● Problem statement
The data must be returned in full, with no character altered.

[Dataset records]
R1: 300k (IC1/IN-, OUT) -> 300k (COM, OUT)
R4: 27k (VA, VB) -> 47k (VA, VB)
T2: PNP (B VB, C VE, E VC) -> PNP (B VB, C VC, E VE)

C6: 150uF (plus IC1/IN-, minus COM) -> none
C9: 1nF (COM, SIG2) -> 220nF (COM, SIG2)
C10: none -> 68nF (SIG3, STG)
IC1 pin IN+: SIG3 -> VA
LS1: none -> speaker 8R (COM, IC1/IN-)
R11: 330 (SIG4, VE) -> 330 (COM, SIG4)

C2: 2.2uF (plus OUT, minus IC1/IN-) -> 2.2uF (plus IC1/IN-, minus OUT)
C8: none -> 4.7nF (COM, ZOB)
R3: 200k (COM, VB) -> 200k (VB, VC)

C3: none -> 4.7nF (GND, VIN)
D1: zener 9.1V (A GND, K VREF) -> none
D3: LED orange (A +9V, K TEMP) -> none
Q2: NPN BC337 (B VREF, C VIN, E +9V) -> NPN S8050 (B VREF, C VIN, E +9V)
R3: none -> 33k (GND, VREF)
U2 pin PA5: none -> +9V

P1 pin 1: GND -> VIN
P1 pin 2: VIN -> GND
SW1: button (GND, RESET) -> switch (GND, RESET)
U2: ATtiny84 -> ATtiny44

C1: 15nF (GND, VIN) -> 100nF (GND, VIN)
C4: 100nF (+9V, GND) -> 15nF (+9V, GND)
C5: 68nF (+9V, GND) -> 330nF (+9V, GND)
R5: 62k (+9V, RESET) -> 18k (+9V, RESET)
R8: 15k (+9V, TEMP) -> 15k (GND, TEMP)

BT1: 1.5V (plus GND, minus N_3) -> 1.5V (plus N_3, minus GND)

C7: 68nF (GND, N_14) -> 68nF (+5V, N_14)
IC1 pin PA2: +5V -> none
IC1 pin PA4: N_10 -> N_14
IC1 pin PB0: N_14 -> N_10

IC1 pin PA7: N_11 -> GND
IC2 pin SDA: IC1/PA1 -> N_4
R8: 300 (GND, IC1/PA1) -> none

● Problem solution
R1: 300k (IC1/IN-, OUT) -> 300k (COM, OUT)
R4: 27k (VA, VB) -> 47k (VA, VB)
T2: PNP (B VB, C VE, E VC) -> PNP (B VB, C VC, E VE)

C6: 150uF (plus IC1/IN-, minus COM) -> none
C9: 1nF (COM, SIG2) -> 220nF (COM, SIG2)
C10: none -> 68nF (SIG3, STG)
IC1 pin IN+: SIG3 -> VA
LS1: none -> speaker 8R (COM, IC1/IN-)
R11: 330 (SIG4, VE) -> 330 (COM, SIG4)

C2: 2.2uF (plus OUT, minus IC1/IN-) -> 2.2uF (plus IC1/IN-, minus OUT)
C8: none -> 4.7nF (COM, ZOB)
R3: 200k (COM, VB) -> 200k (VB, VC)

C3: none -> 4.7nF (GND, VIN)
D1: zener 9.1V (A GND, K VREF) -> none
D3: LED orange (A +9V, K TEMP) -> none
Q2: NPN BC337 (B VREF, C VIN, E +9V) -> NPN S8050 (B VREF, C VIN, E +9V)
R3: none -> 33k (GND, VREF)
U2 pin PA5: none -> +9V

P1 pin 1: GND -> VIN
P1 pin 2: VIN -> GND
SW1: button (GND, RESET) -> switch (GND, RESET)
U2: ATtiny84 -> ATtiny44

C1: 15nF (GND, VIN) -> 100nF (GND, VIN)
C4: 100nF (+9V, GND) -> 15nF (+9V, GND)
C5: 68nF (+9V, GND) -> 330nF (+9V, GND)
R5: 62k (+9V, RESET) -> 18k (+9V, RESET)
R8: 15k (+9V, TEMP) -> 15k (GND, TEMP)

BT1: 1.5V (plus GND, minus N_3) -> 1.5V (plus N_3, minus GND)

C7: 68nF (GND, N_14) -> 68nF (+5V, N_14)
IC1 pin PA2: +5V -> none
IC1 pin PA4: N_10 -> N_14
IC1 pin PB0: N_14 -> N_10

IC1 pin PA7: N_11 -> GND
IC2 pin SDA: IC1/PA1 -> N_4
R8: 300 (GND, IC1/PA1) -> none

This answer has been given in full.